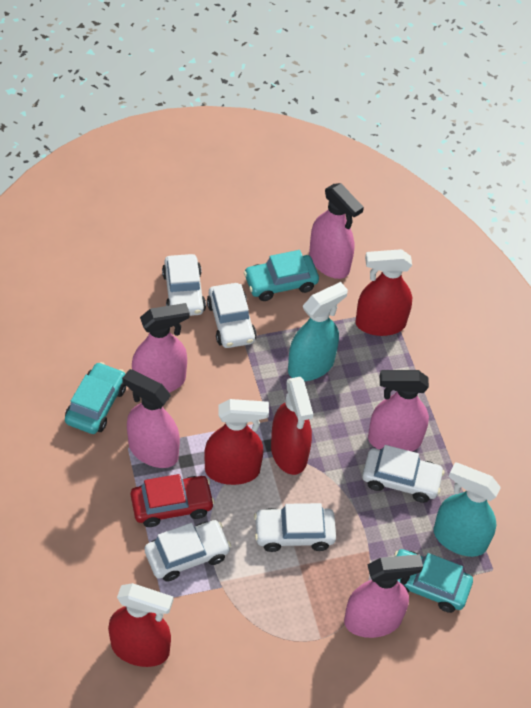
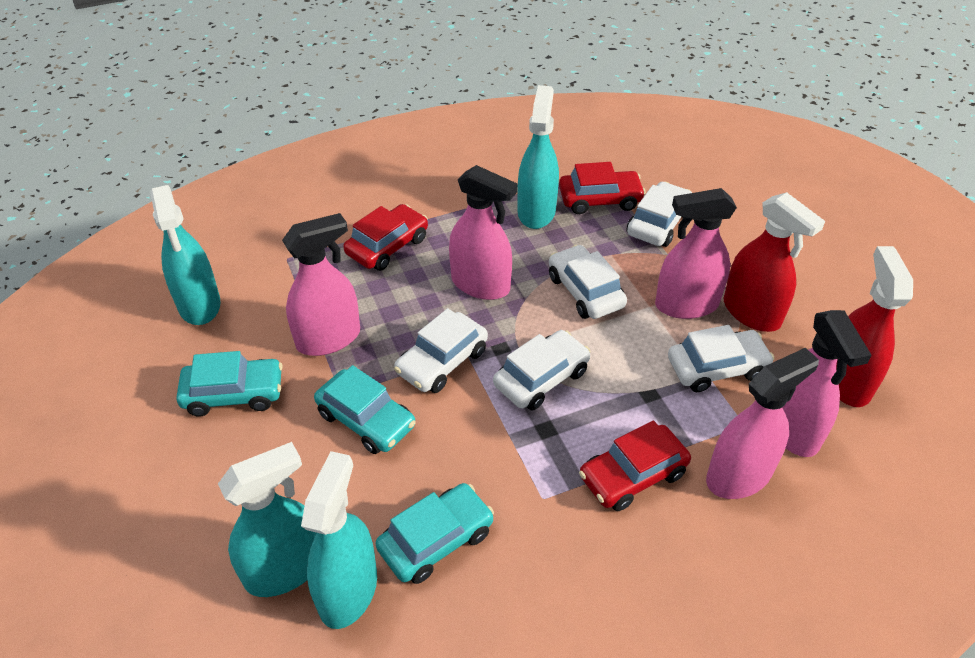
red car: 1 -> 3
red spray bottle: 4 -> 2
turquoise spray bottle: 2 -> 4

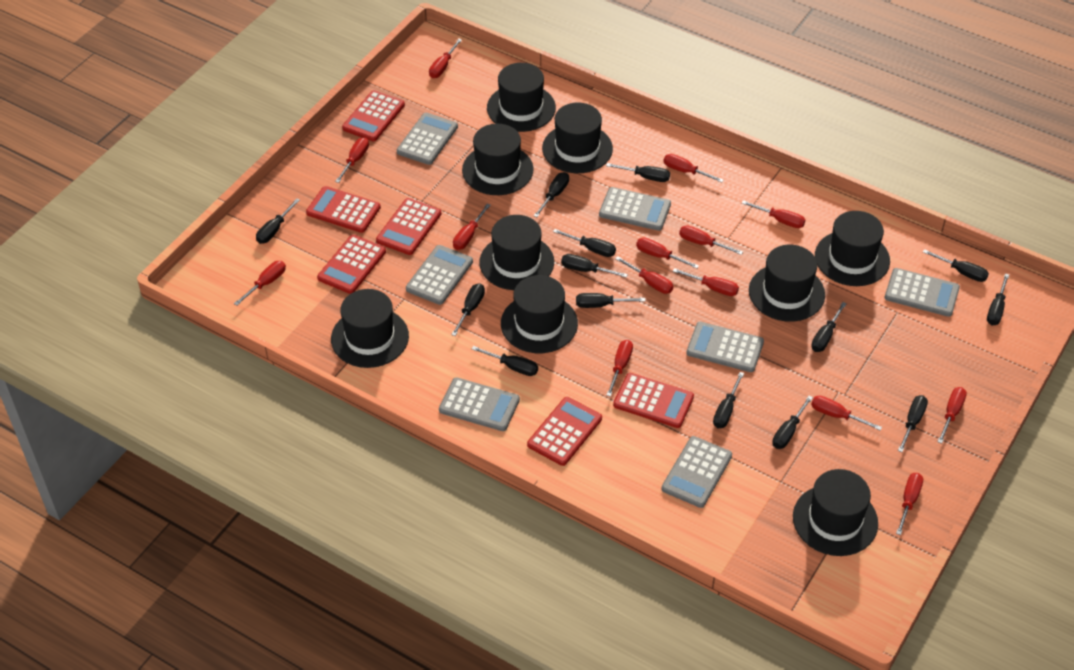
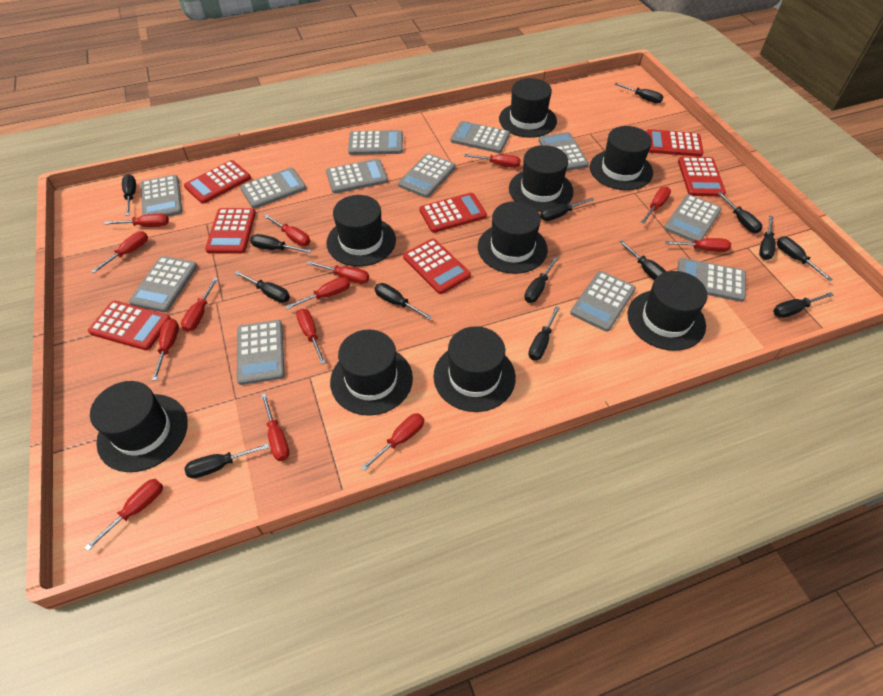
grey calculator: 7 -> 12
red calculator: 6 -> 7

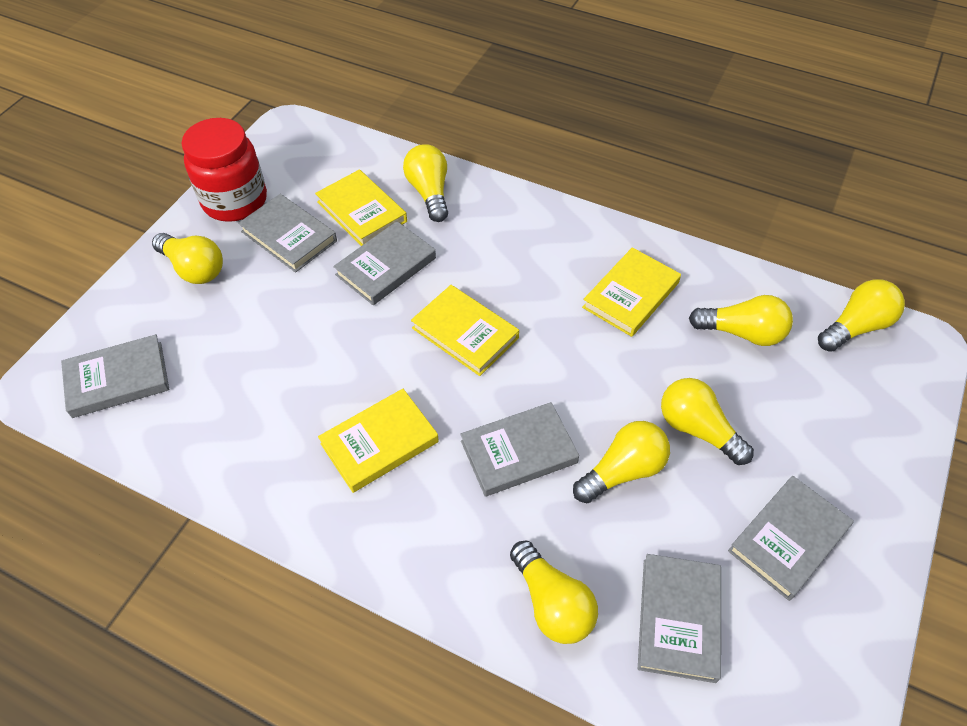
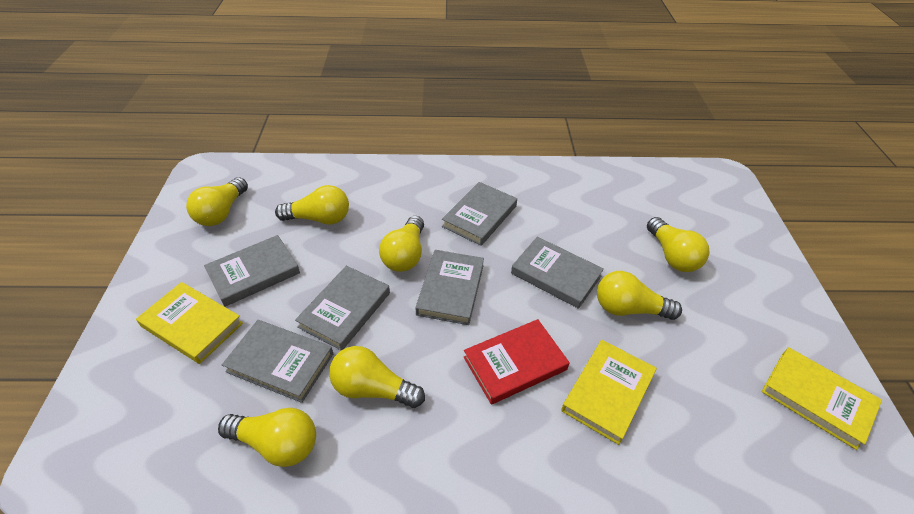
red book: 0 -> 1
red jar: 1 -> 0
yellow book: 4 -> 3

==

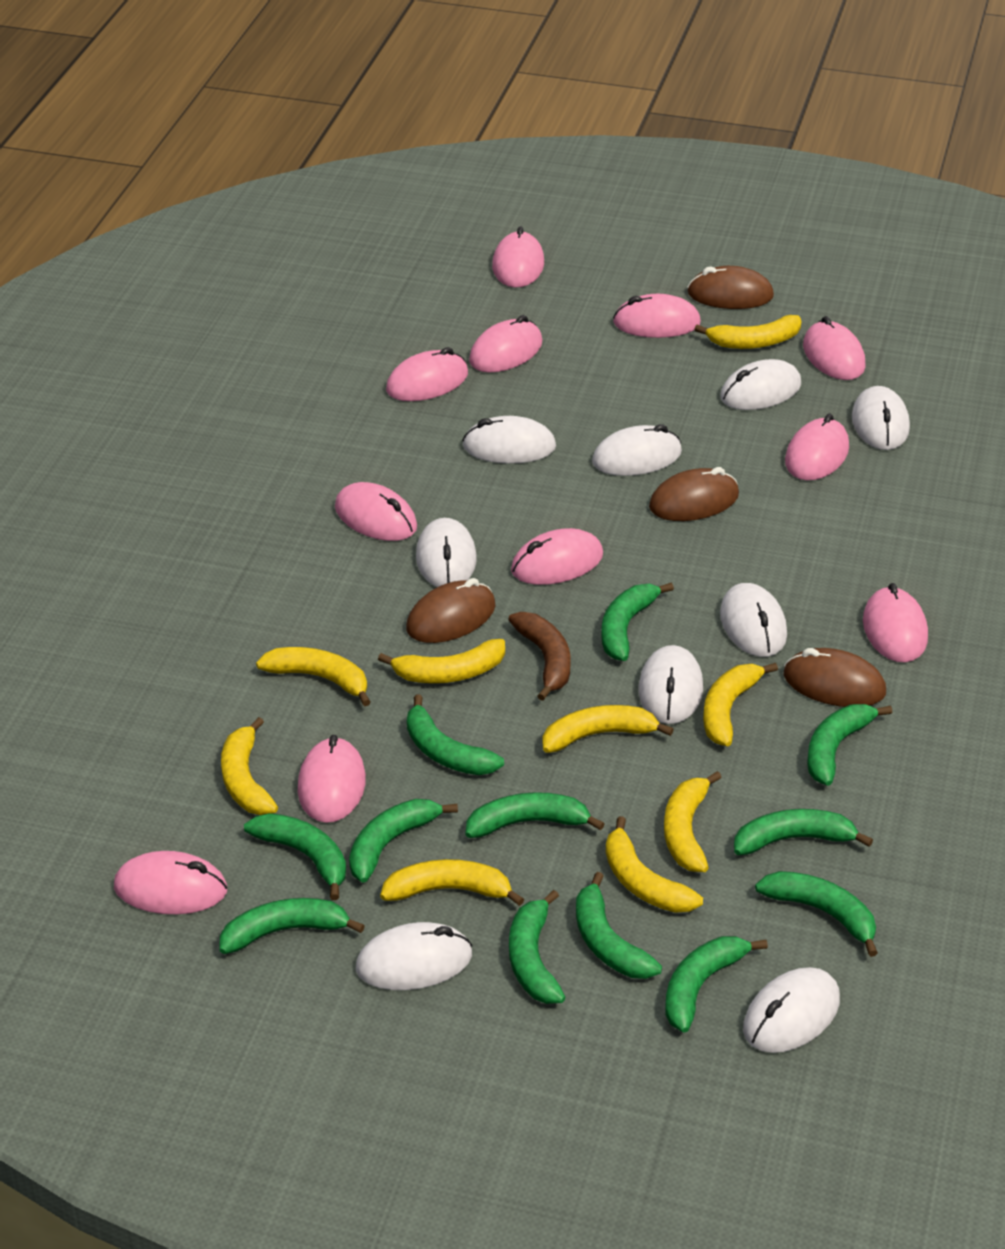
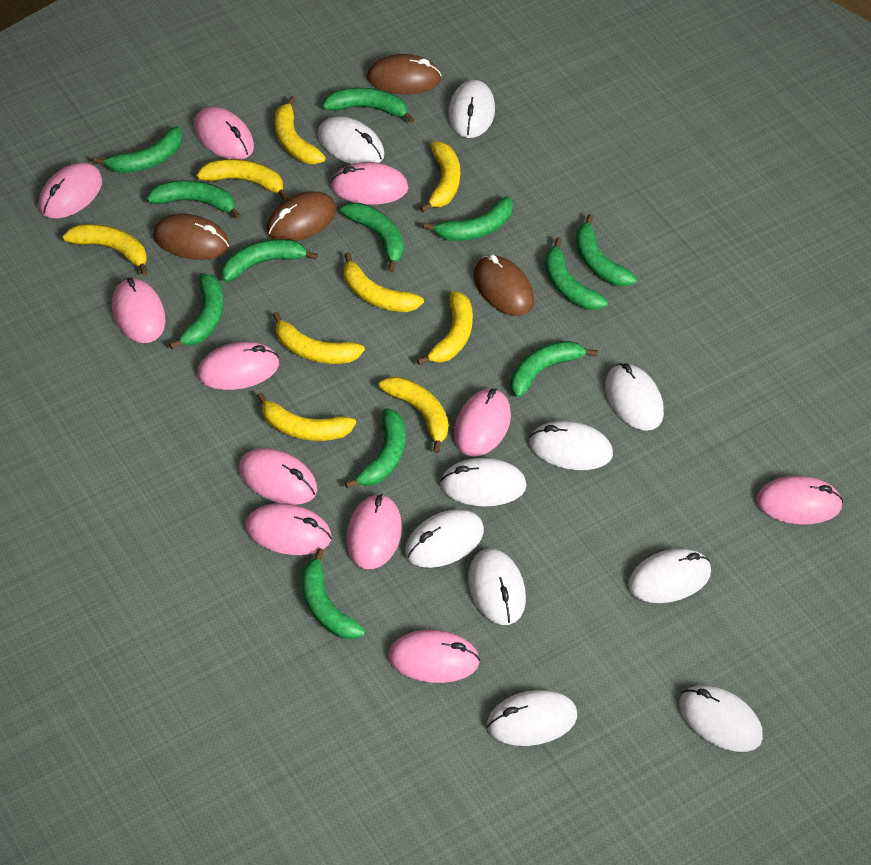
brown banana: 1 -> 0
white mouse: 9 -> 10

Activity →
Lines above with the word "spray" should be counted, and the reply is that count alone.

Expected answer →
2